#### WHAT IS BEING ASKED:
The records below must be reproduced exactly, excluding any pictures.

(Scene image comparisons)
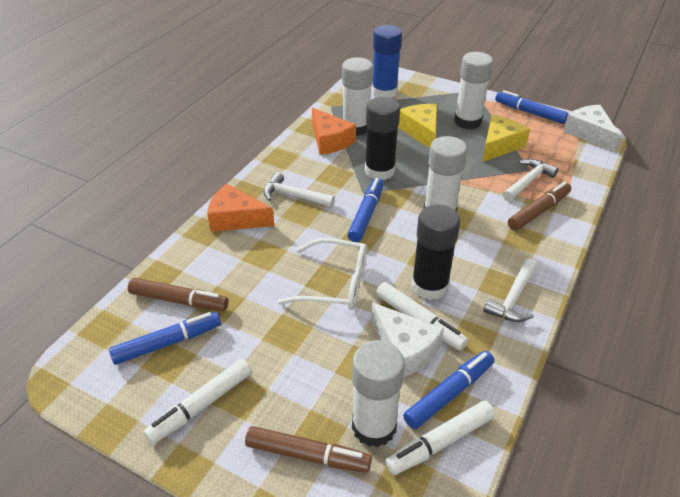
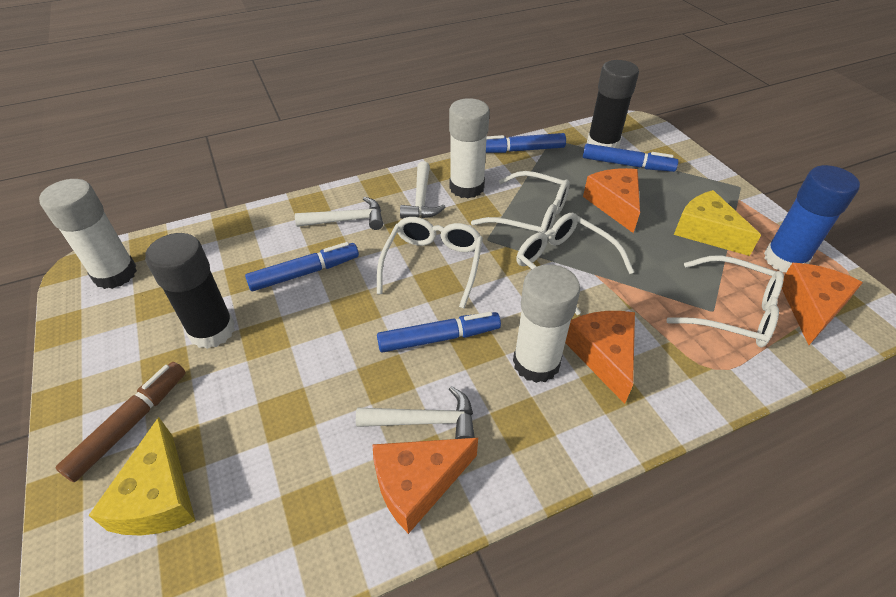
brown marker: 3 -> 1
orange cheese: 2 -> 4
white cheese: 2 -> 0
white glasses: 1 -> 4
white glue stick: 4 -> 3
white marker: 3 -> 0

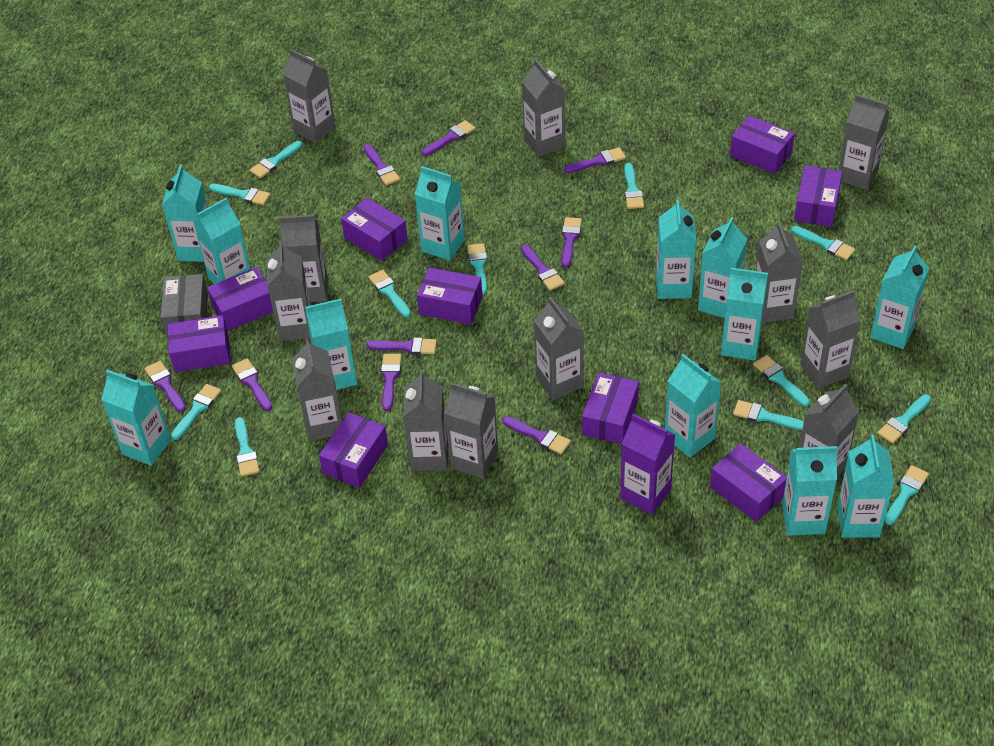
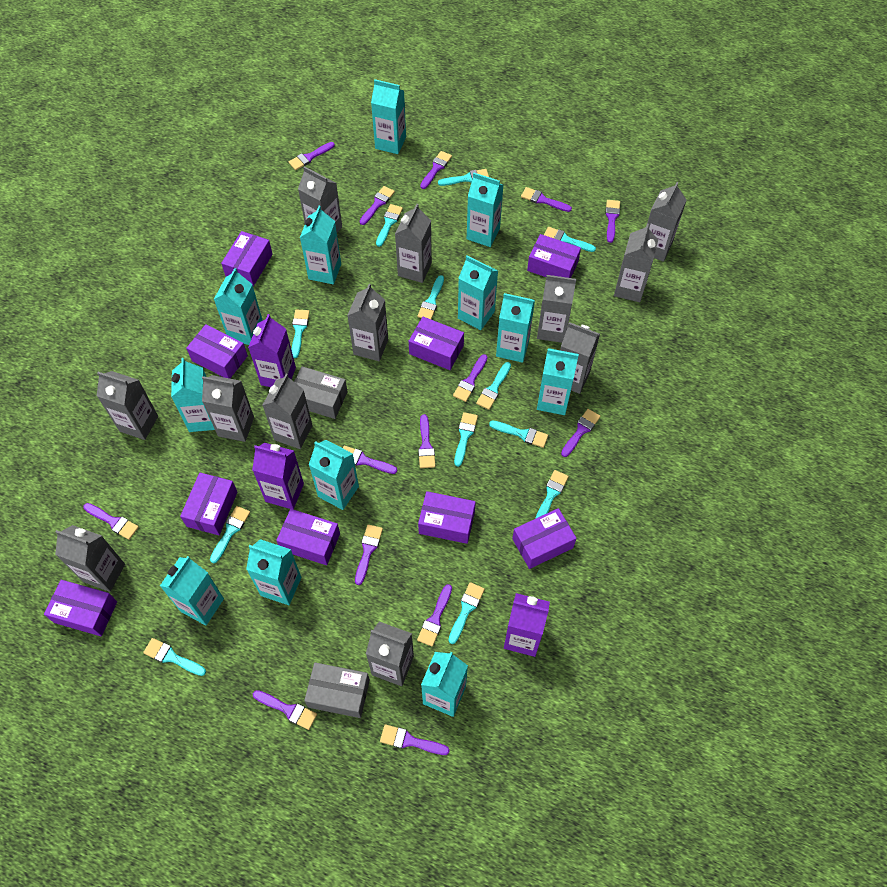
grey box: 1 -> 2
purple brush: 10 -> 14
purple carton: 1 -> 3

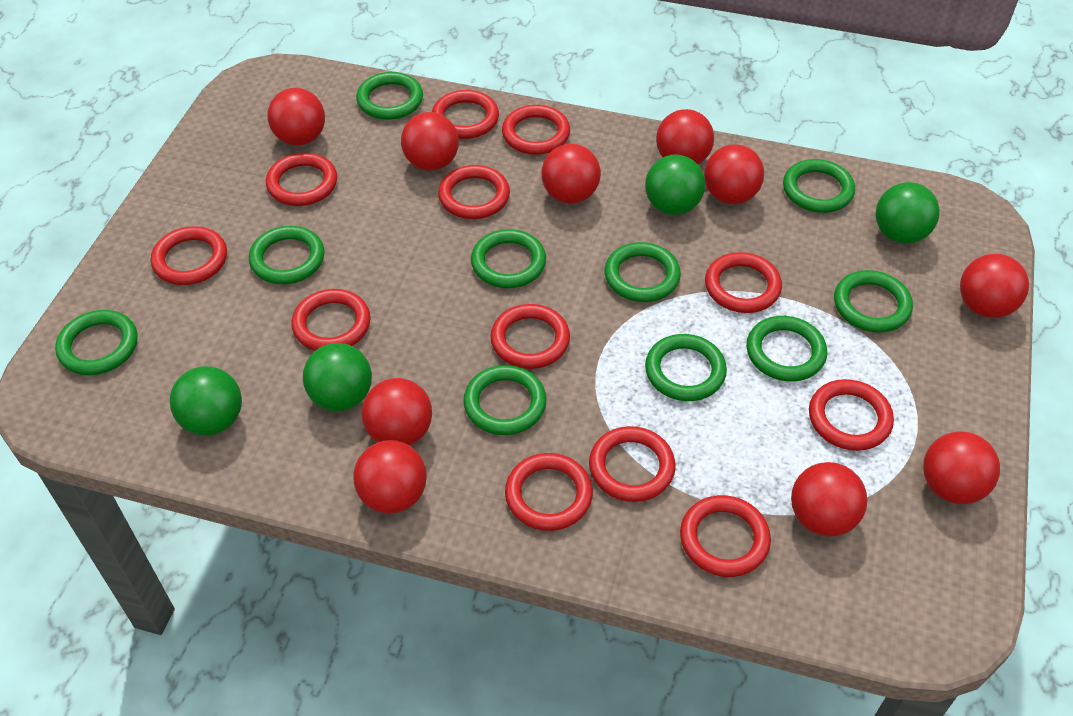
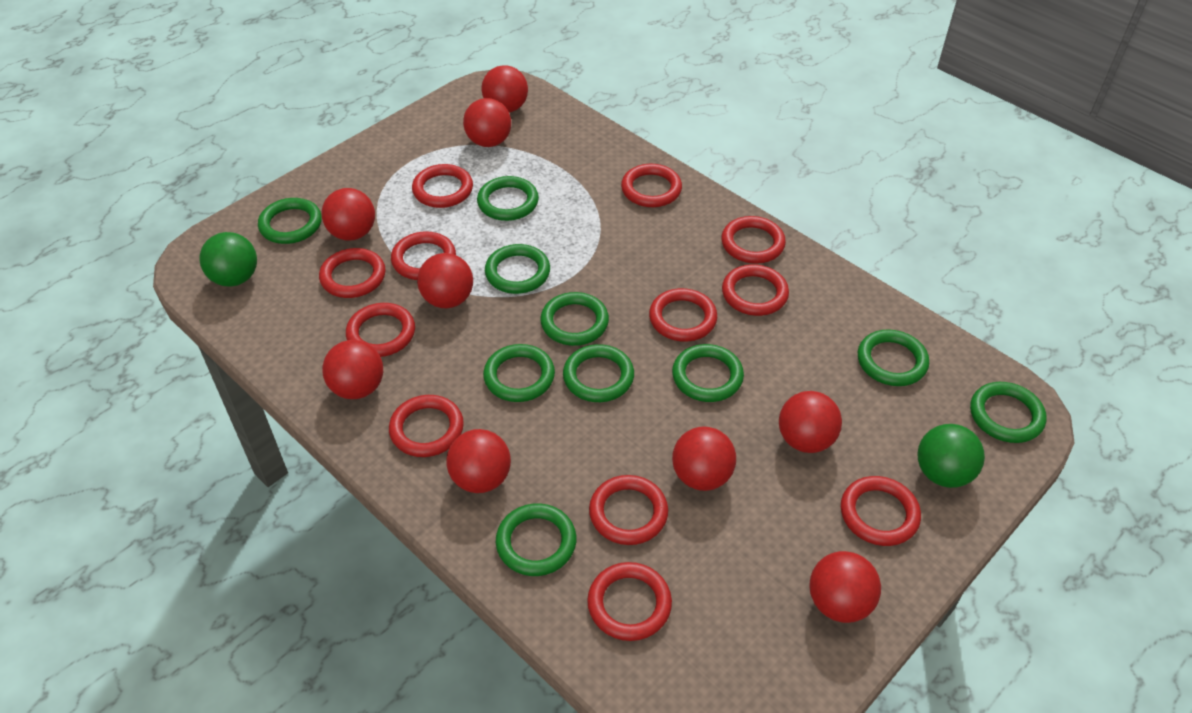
green ball: 4 -> 2
red ball: 10 -> 9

#### ANSWER BOX:
brown marker: 3 -> 1
orange cheese: 2 -> 4
white cheese: 2 -> 0
white glasses: 1 -> 4
white glue stick: 4 -> 3
white marker: 3 -> 0

grey box: 1 -> 2
purple brush: 10 -> 14
purple carton: 1 -> 3

green ball: 4 -> 2
red ball: 10 -> 9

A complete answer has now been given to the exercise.